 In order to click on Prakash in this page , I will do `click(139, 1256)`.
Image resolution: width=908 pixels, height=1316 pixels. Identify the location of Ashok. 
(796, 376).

· · · ·

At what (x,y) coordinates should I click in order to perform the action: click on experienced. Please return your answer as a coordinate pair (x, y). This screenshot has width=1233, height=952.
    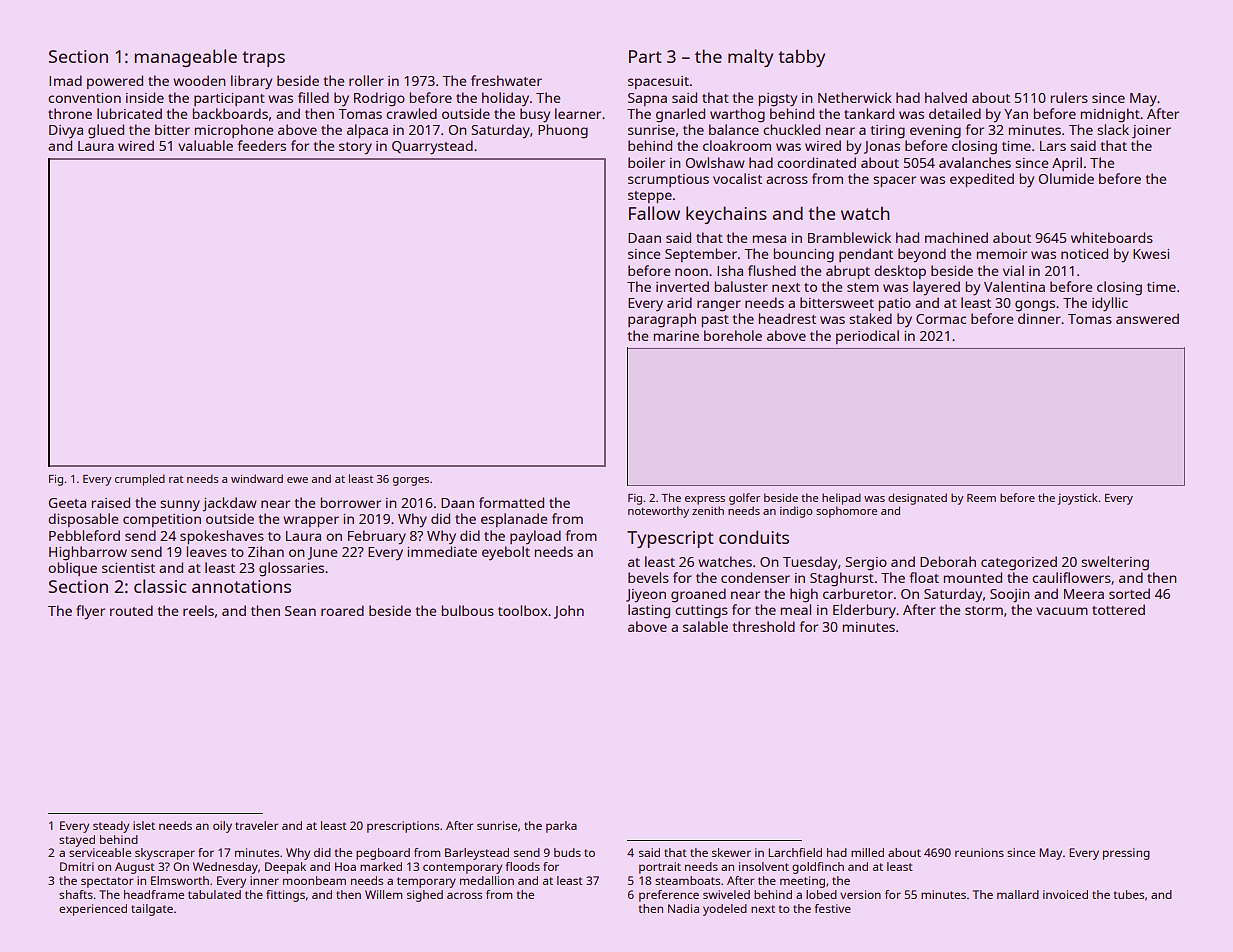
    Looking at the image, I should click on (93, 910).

· · · ·

| Your objective |
Please convert the lines between the one holding "In order to click" and the one holding "(796, 376).", inclusive, into a Markdown table with the columns Row and Line text, numbering each row and leaving out any blank lines.

| Exercise answer |
| Row | Line text |
|---|---|
| 1 |  In order to click on Prakash in this page , I will do `click(139, 1256)`. |
| 2 | Image resolution: width=908 pixels, height=1316 pixels. Identify the location of Ashok.  |
| 3 | (796, 376). |